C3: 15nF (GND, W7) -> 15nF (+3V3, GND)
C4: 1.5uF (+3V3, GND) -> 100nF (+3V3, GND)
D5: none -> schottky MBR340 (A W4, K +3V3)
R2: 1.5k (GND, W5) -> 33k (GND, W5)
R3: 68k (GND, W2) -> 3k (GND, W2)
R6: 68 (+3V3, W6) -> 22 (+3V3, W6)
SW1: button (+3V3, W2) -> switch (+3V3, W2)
...
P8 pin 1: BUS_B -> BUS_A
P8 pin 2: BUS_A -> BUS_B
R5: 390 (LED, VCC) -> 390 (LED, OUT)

*Exercise requirements:* In the listing above, find the line with "R6: 68 (+3V3, W6) -> 22 (+3V3, W6)" and the line with "SW1: button (+3V3, W2) -> switch (+3V3, W2)"; output exactly those lines and all lines between them.

*Task response:*
R6: 68 (+3V3, W6) -> 22 (+3V3, W6)
SW1: button (+3V3, W2) -> switch (+3V3, W2)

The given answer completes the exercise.